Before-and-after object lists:
##########

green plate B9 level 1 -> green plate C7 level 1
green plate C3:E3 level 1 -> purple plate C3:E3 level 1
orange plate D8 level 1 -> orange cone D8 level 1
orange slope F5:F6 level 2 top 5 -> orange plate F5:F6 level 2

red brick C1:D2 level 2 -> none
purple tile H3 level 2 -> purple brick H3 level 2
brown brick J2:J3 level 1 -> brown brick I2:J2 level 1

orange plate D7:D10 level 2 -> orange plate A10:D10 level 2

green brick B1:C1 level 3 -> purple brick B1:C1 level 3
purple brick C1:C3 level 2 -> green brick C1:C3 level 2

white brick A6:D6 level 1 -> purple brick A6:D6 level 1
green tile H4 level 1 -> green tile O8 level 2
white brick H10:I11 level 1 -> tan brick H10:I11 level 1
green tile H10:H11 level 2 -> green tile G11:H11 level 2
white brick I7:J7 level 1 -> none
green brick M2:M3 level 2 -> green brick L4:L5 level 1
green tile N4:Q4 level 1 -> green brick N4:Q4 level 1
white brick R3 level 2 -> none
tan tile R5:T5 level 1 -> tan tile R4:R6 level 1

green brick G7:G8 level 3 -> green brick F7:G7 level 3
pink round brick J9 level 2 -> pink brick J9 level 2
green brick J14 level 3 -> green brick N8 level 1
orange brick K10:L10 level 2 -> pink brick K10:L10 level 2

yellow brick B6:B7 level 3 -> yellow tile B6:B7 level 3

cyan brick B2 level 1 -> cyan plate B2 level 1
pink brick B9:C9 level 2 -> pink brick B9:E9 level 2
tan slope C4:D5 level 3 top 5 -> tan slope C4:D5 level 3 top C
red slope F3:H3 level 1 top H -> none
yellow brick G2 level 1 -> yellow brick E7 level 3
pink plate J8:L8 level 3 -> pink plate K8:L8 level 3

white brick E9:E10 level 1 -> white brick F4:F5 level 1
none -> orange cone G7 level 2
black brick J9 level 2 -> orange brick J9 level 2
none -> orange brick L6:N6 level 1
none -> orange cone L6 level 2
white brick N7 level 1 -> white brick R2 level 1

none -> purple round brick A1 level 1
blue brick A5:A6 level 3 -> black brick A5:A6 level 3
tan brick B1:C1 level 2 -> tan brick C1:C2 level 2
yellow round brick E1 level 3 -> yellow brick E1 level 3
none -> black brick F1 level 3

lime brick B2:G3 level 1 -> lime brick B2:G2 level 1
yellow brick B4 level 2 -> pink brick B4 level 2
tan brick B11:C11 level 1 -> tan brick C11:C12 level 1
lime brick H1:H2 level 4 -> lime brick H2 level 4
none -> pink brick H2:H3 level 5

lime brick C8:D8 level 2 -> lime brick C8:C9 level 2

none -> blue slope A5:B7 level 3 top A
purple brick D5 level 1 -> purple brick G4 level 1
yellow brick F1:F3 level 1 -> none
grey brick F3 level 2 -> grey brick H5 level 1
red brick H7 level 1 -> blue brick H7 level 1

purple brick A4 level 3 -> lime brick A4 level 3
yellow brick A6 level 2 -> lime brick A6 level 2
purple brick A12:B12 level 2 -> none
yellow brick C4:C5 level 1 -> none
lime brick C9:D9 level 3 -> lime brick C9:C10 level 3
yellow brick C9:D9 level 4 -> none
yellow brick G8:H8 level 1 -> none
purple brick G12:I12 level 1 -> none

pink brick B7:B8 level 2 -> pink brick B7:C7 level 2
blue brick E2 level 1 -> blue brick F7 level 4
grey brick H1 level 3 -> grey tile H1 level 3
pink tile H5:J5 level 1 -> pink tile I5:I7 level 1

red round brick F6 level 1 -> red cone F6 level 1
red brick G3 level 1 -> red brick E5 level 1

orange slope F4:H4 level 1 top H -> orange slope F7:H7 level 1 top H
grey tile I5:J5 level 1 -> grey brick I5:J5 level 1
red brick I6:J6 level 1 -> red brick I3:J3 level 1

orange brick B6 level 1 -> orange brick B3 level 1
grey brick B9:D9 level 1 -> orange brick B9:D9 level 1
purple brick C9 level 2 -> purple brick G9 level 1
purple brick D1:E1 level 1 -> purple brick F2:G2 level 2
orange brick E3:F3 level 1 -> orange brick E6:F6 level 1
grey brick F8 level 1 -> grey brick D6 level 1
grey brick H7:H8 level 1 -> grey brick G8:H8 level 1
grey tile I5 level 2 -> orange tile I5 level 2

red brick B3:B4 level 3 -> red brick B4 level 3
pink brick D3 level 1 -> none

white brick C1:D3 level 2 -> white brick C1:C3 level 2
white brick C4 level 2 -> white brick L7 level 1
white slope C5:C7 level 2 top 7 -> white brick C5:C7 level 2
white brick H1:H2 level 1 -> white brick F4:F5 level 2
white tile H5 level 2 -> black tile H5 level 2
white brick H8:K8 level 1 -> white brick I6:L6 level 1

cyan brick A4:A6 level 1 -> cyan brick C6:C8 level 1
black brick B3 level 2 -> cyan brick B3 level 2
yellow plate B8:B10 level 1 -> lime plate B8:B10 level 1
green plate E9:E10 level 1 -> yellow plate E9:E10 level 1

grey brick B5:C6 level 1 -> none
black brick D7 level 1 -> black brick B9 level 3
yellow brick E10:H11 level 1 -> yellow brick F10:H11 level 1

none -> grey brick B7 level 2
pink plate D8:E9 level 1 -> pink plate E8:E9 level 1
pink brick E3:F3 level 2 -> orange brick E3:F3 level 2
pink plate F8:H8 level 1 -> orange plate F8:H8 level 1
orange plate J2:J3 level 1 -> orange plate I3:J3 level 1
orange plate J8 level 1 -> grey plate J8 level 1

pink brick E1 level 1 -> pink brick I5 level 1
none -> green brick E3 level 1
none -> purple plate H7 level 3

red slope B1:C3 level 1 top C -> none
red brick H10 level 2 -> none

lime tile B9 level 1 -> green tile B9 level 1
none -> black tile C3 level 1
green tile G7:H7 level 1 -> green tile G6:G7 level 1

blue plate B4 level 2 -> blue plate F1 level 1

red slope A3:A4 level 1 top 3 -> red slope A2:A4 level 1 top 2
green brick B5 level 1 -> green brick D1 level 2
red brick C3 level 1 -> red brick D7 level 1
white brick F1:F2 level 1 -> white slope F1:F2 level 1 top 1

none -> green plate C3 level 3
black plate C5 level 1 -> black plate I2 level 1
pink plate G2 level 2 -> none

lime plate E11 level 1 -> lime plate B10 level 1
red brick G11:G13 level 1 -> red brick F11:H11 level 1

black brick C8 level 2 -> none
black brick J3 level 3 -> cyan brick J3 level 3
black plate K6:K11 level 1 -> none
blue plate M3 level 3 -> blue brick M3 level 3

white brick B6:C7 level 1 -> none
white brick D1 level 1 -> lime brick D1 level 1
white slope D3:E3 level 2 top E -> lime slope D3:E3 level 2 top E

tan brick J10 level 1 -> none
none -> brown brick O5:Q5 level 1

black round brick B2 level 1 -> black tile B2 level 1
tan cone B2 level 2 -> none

##########

● Exercise instructions
Copy each line above containing the string "brown".

● Answer to this task
brown brick J2:J3 level 1 -> brown brick I2:J2 level 1
none -> brown brick O5:Q5 level 1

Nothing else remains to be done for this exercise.